▶ REQUIRED WORK
Reproduce the records that follow exactly; any picture among them stays out.

▶ RAW DATA
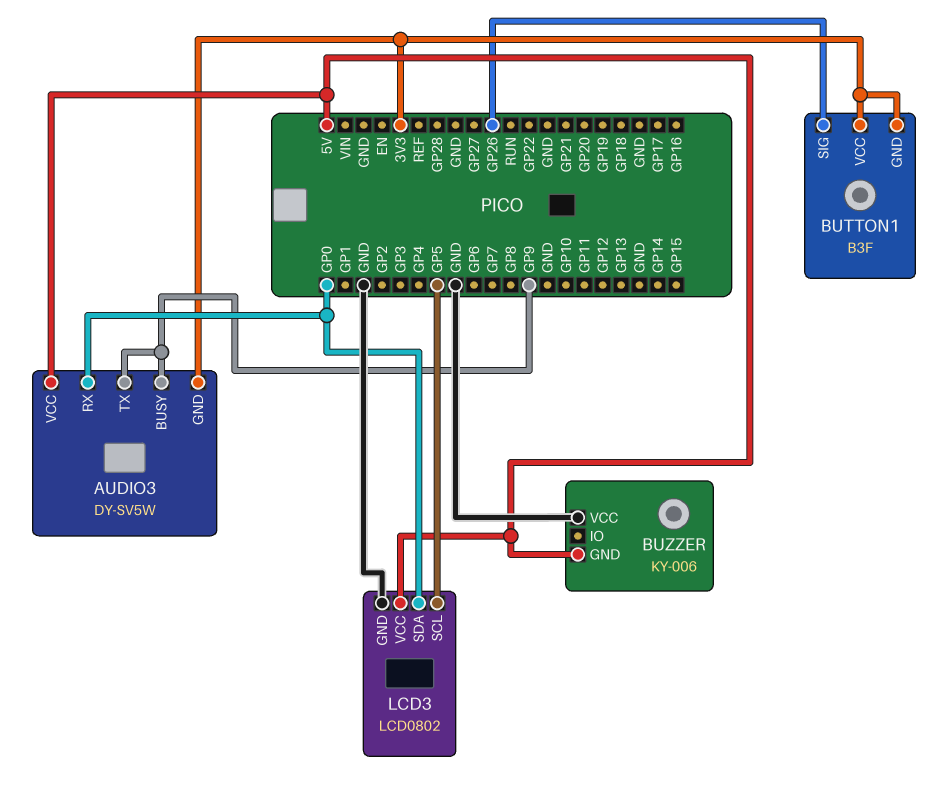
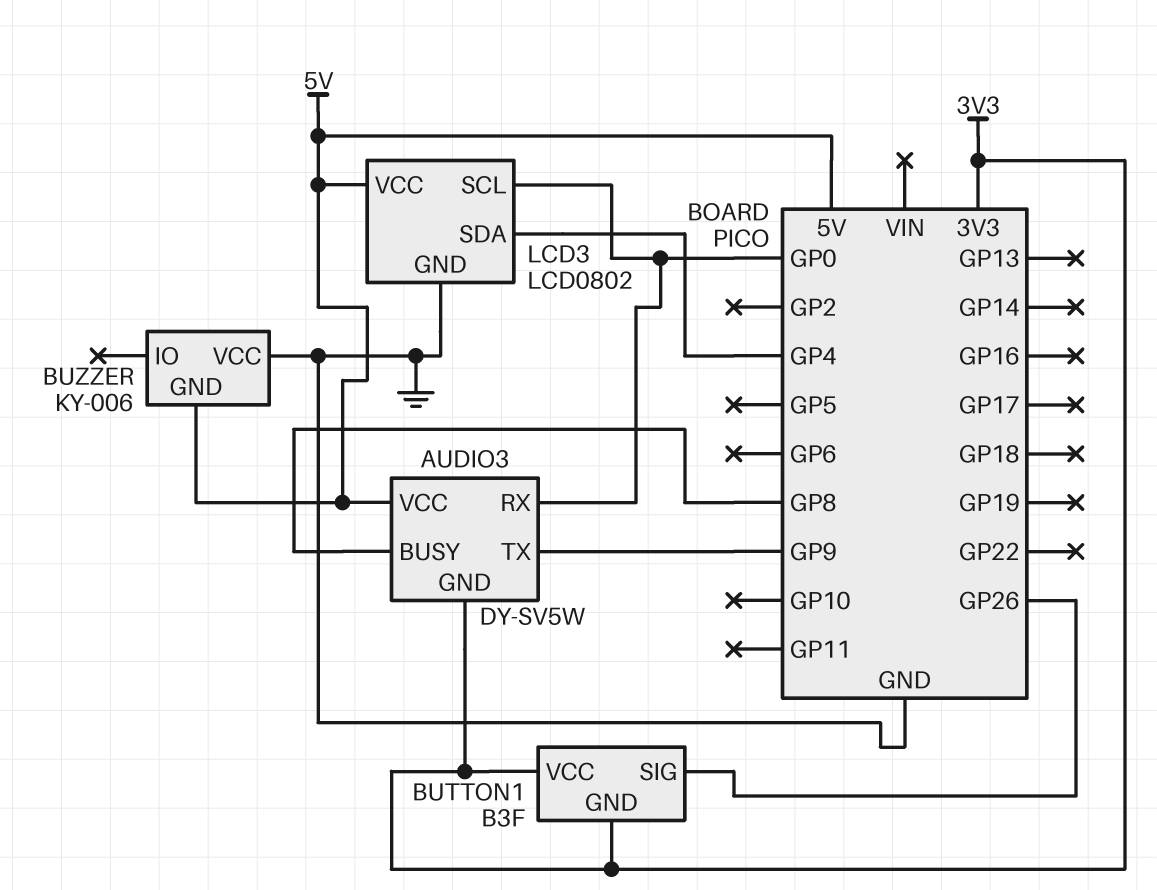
AUDIO3 pin BUSY: GP9 -> GP8
LCD3 pin SCL: GP5 -> GP0
LCD3 pin SDA: GP0 -> GP4

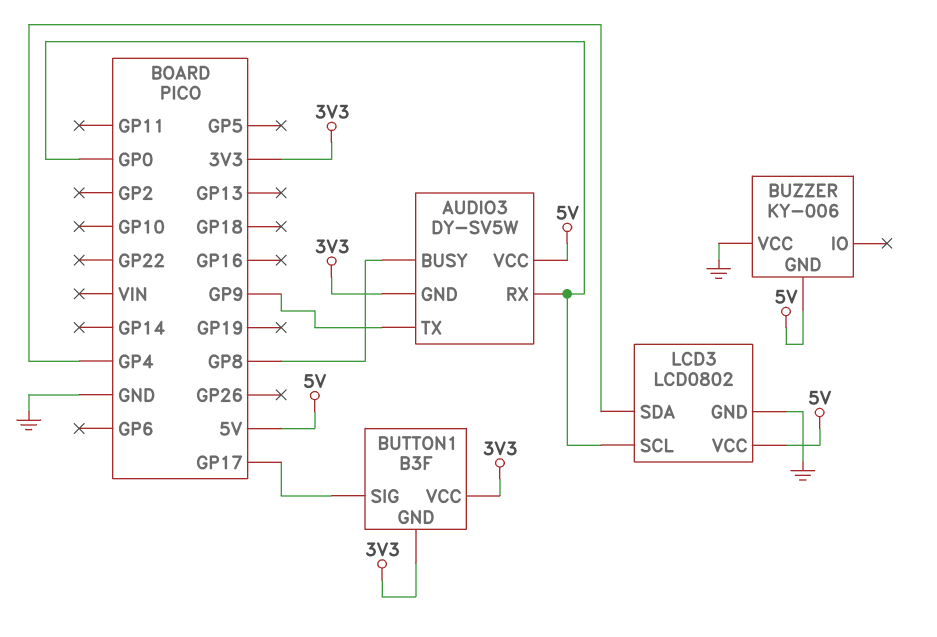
BUTTON1 pin SIG: GP26 -> GP17

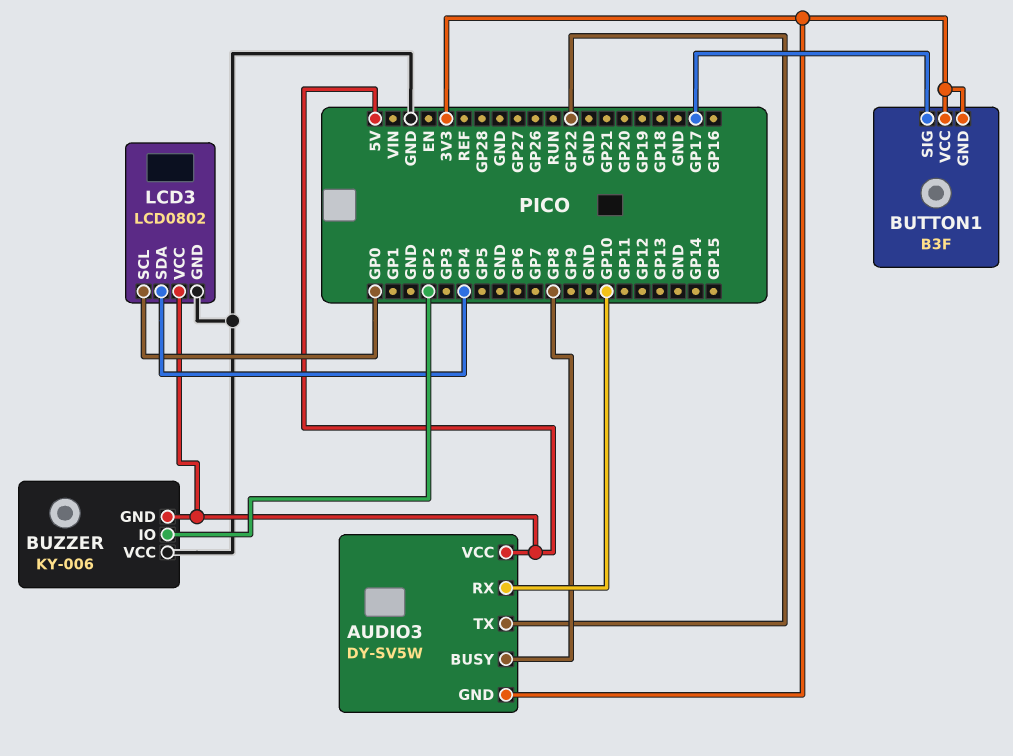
AUDIO3 pin RX: GP0 -> GP10
AUDIO3 pin TX: GP9 -> GP22
BUZZER pin IO: none -> GP2

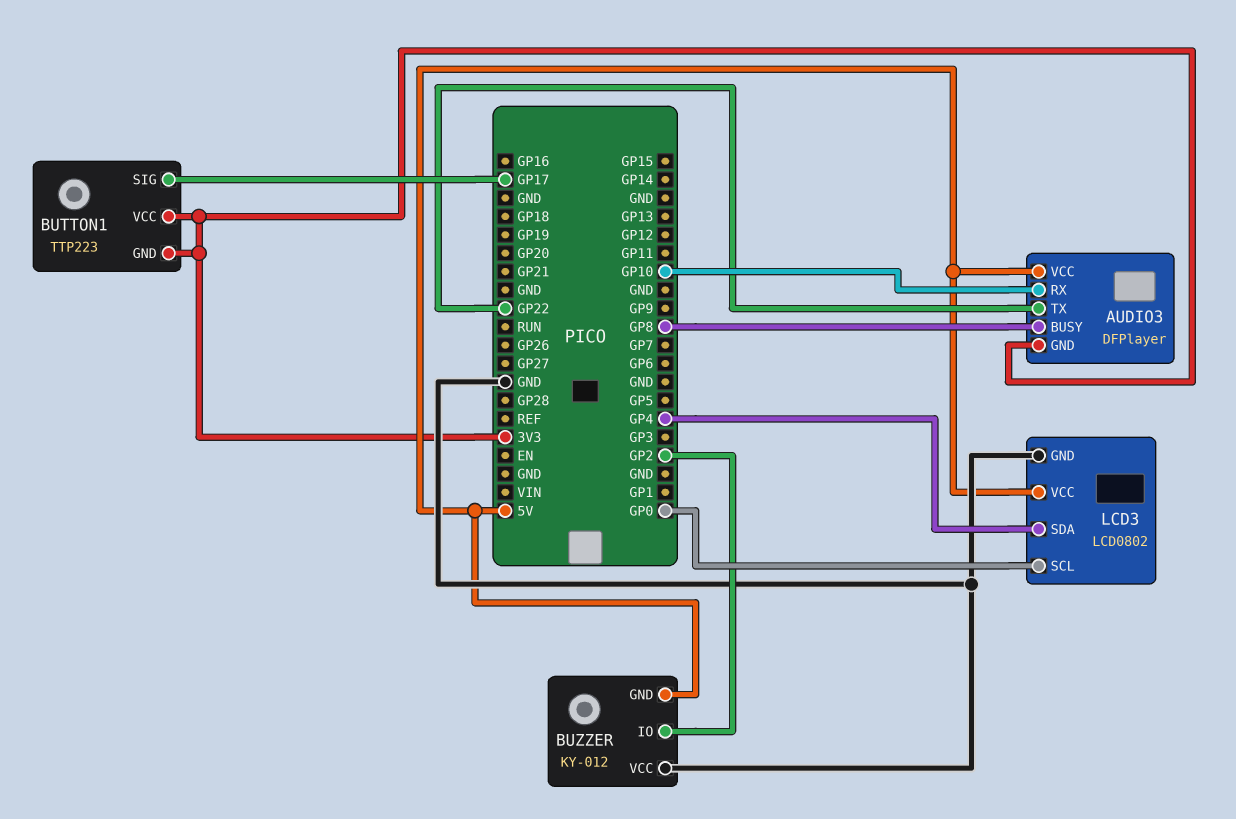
AUDIO3: DY-SV5W -> DFPlayer
BUTTON1: B3F -> TTP223
BUZZER: KY-006 -> KY-012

▶ REPLY TO THE EXERCISE
AUDIO3 pin BUSY: GP9 -> GP8
LCD3 pin SCL: GP5 -> GP0
LCD3 pin SDA: GP0 -> GP4

BUTTON1 pin SIG: GP26 -> GP17

AUDIO3 pin RX: GP0 -> GP10
AUDIO3 pin TX: GP9 -> GP22
BUZZER pin IO: none -> GP2

AUDIO3: DY-SV5W -> DFPlayer
BUTTON1: B3F -> TTP223
BUZZER: KY-006 -> KY-012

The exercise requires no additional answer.